_WHAT IS EXPECTED:_ Once you find the line containing "89, 533, 134>" in the data below, copy it and each following line exactly, up to and including the line containing "210, 347, 272>", and nothing else.
=======
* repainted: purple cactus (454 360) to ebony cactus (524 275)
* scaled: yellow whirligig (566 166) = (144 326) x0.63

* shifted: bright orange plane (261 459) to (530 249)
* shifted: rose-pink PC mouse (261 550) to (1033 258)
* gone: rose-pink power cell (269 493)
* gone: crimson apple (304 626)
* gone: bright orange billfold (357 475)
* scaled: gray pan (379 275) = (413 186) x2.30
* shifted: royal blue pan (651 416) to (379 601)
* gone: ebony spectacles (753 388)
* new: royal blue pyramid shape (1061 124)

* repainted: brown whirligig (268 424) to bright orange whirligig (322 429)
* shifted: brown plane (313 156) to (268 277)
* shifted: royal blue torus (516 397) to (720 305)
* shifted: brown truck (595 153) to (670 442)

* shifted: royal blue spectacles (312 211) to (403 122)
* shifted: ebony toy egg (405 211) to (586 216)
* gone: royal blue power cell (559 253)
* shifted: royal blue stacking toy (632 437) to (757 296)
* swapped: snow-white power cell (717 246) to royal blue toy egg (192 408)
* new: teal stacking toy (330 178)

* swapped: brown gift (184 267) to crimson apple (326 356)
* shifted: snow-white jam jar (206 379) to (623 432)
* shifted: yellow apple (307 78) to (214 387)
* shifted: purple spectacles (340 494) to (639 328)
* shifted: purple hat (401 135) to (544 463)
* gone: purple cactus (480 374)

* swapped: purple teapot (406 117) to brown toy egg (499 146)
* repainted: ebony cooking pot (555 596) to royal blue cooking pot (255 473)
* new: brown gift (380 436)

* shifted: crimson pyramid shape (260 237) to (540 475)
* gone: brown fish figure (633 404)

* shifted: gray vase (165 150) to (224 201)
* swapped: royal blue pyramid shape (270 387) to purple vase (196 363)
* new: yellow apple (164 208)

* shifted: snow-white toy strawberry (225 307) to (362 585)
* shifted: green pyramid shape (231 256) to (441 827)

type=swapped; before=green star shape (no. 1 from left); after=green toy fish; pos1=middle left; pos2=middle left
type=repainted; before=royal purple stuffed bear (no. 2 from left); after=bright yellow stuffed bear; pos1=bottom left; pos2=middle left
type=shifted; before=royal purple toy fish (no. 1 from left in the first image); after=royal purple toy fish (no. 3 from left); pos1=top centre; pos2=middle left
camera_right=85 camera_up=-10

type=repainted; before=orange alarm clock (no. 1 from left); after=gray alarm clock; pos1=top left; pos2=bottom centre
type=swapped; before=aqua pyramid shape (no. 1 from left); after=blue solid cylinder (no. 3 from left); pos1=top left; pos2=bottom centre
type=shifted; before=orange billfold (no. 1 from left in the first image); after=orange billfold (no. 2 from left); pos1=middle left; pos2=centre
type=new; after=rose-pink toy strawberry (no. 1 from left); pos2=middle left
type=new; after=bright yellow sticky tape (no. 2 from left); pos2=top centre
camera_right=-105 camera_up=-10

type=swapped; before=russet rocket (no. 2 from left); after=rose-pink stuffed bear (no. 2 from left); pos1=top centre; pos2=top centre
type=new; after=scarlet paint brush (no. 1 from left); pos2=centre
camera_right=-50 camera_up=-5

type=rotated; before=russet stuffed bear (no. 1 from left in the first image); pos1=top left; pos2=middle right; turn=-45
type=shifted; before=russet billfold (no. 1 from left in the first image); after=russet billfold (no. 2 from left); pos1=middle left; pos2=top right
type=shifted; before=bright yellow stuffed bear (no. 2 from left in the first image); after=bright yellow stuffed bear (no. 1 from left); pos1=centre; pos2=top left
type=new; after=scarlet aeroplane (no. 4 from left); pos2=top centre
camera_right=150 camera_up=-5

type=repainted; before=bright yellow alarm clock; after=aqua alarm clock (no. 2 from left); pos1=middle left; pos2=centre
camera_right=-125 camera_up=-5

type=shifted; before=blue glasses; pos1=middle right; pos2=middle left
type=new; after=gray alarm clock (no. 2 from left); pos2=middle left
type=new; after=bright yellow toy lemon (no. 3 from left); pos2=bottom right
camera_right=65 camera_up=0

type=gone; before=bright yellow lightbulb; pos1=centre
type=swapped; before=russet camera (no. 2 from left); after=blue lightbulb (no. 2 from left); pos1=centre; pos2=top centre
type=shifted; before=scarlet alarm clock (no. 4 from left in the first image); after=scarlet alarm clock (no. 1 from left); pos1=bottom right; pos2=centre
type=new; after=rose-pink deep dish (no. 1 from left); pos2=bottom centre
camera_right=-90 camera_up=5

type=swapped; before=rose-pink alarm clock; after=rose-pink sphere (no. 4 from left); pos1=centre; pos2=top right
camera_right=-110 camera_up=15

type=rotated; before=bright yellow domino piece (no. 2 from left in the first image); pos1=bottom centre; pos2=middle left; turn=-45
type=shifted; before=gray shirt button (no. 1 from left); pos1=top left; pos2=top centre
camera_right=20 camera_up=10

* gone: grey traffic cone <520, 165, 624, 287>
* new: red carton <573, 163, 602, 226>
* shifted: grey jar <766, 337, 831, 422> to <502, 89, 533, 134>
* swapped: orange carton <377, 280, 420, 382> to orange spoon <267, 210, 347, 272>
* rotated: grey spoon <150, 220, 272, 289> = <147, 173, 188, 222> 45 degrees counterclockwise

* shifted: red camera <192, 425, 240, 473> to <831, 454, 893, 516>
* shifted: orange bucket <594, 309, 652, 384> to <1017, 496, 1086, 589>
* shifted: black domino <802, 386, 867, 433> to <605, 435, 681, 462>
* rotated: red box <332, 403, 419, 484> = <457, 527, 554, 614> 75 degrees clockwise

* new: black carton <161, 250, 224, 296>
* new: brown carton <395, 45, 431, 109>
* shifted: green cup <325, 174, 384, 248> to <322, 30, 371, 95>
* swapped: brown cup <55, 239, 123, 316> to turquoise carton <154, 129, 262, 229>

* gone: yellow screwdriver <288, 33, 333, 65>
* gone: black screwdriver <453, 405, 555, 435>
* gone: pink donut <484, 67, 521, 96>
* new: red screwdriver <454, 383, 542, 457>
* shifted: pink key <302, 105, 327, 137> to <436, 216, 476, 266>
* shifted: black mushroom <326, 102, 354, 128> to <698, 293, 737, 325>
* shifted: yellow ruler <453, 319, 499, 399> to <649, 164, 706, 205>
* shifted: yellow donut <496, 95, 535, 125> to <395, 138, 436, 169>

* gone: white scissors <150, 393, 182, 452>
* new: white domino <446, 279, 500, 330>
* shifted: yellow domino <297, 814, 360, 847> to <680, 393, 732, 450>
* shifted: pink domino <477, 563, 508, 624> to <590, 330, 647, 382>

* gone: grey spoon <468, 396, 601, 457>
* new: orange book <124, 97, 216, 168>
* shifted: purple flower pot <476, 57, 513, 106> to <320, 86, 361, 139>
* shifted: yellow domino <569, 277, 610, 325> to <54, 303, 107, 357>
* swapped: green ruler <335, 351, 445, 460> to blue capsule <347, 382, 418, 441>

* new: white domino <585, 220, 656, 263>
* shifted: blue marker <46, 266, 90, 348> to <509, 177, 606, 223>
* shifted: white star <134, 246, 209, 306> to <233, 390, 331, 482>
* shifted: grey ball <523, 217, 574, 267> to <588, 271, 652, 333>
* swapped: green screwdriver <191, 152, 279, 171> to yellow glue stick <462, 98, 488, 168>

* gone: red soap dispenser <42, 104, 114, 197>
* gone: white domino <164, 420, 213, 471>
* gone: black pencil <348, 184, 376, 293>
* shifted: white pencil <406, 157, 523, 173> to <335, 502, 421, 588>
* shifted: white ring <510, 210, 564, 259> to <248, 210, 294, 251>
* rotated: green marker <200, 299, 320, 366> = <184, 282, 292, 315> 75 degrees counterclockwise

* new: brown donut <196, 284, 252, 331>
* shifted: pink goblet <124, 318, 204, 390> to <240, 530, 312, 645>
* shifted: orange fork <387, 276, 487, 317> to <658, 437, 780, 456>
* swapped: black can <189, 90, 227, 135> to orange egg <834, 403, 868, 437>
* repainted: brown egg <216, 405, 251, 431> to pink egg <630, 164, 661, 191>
=======
_ANSWER TO THIS PROBLEM:_
* shifted: grey jar <766, 337, 831, 422> to <502, 89, 533, 134>
* swapped: orange carton <377, 280, 420, 382> to orange spoon <267, 210, 347, 272>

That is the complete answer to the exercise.